### Given task
Copy out word for word the stretch of the records below that runs from the line containing "transplanted [558, 390]" through the last line of the records.

start Task data

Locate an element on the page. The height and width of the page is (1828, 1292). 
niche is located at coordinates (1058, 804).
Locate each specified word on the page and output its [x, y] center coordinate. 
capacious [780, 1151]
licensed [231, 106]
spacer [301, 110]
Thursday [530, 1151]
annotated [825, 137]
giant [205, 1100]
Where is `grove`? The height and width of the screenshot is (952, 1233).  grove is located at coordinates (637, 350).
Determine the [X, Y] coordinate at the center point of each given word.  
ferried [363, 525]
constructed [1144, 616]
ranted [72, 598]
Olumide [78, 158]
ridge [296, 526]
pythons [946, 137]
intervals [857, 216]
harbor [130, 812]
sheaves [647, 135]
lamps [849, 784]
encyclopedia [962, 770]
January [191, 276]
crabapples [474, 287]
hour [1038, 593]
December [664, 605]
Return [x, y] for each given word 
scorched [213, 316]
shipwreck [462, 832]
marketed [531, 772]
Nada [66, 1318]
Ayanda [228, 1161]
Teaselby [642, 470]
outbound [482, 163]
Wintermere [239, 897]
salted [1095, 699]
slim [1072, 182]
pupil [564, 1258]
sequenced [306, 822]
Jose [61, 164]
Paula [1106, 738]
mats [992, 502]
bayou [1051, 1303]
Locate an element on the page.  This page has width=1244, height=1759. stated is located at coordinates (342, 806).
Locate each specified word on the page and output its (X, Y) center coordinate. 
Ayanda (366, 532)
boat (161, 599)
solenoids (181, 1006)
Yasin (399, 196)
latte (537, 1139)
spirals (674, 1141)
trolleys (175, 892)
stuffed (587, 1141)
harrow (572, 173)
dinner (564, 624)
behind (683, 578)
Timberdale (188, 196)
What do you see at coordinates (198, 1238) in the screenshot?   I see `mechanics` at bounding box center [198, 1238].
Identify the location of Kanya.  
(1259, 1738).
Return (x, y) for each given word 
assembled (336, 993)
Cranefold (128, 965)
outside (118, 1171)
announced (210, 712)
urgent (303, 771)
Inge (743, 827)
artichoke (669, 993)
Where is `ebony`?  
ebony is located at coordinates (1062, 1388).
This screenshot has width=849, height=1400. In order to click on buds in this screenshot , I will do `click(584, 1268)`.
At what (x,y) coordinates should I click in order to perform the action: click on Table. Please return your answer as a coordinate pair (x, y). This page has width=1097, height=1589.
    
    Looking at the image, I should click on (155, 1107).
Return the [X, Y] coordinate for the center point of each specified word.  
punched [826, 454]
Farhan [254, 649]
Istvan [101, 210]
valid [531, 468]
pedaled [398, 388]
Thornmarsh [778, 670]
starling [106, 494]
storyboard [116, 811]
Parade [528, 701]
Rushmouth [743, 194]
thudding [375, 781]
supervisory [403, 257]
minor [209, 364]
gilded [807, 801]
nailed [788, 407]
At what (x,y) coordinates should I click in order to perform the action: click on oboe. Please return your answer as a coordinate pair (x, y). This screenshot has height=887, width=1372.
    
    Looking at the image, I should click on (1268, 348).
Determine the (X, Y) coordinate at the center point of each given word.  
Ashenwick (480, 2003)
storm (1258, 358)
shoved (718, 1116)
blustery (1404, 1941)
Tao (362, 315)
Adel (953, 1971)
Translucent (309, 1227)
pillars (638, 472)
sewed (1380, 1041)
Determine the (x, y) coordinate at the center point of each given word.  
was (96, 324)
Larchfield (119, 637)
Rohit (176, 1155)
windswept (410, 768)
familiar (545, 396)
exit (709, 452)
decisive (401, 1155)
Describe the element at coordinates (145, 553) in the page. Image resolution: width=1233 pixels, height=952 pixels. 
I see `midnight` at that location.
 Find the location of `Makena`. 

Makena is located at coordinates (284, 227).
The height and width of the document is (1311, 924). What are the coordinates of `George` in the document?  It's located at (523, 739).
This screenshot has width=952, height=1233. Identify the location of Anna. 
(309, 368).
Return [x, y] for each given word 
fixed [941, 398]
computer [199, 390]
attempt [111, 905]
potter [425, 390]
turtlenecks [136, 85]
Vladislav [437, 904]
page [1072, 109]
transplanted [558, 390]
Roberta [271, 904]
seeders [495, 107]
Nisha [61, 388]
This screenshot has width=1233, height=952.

end Task data

### Reply
transplanted [558, 390]
Roberta [271, 904]
seeders [495, 107]
Nisha [61, 388]
This screenshot has width=1233, height=952.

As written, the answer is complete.